## TASK ITEM
Only one span of the listing below should come back. It runs from the line with "camera: 130 degrees right, 10 degrees down" through the line with "appeared: sartén/rojo (263, 80, 349, 151)", and each of its lines must be reproduced exactly.

## ENTRIES PROVIDED
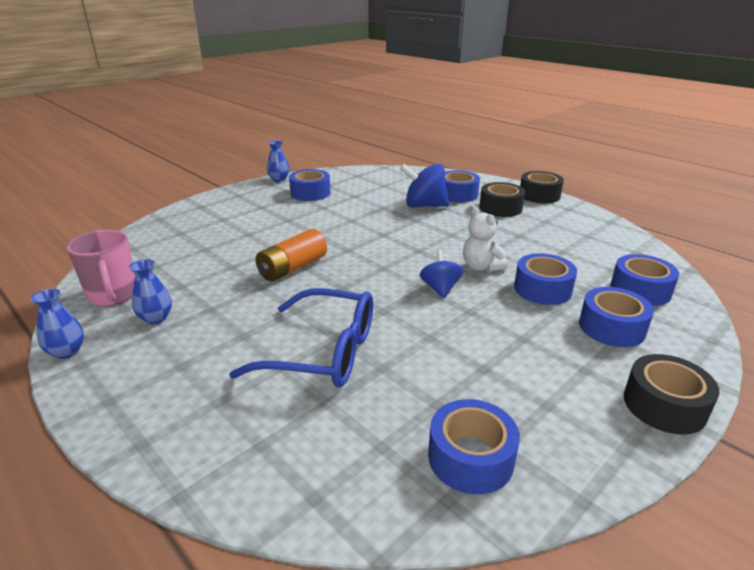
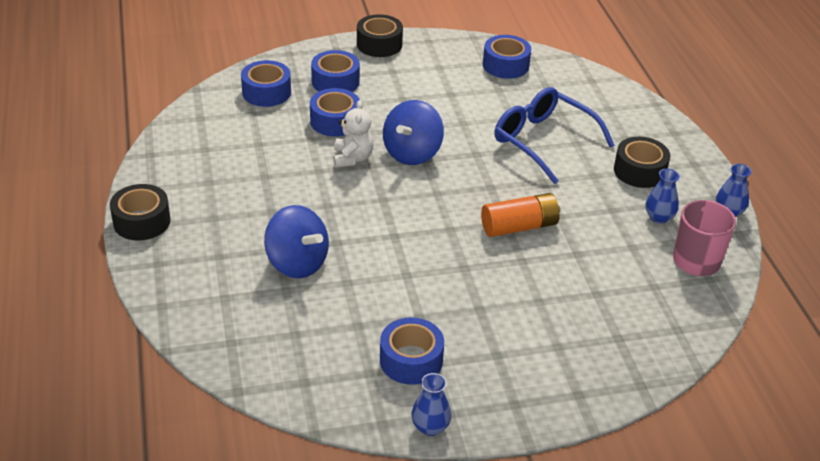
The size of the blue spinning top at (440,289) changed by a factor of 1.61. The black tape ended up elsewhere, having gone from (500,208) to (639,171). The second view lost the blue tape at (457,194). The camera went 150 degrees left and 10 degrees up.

==

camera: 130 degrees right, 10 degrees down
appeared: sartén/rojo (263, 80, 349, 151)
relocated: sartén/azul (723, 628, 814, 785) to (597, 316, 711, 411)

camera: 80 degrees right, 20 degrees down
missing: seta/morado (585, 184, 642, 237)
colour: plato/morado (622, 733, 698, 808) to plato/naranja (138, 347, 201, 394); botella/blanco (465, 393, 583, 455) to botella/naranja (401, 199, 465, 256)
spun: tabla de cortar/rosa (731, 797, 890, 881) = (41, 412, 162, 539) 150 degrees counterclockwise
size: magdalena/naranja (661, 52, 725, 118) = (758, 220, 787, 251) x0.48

## EXERCISE RESPONSE
camera: 130 degrees right, 10 degrees down
appeared: sartén/rojo (263, 80, 349, 151)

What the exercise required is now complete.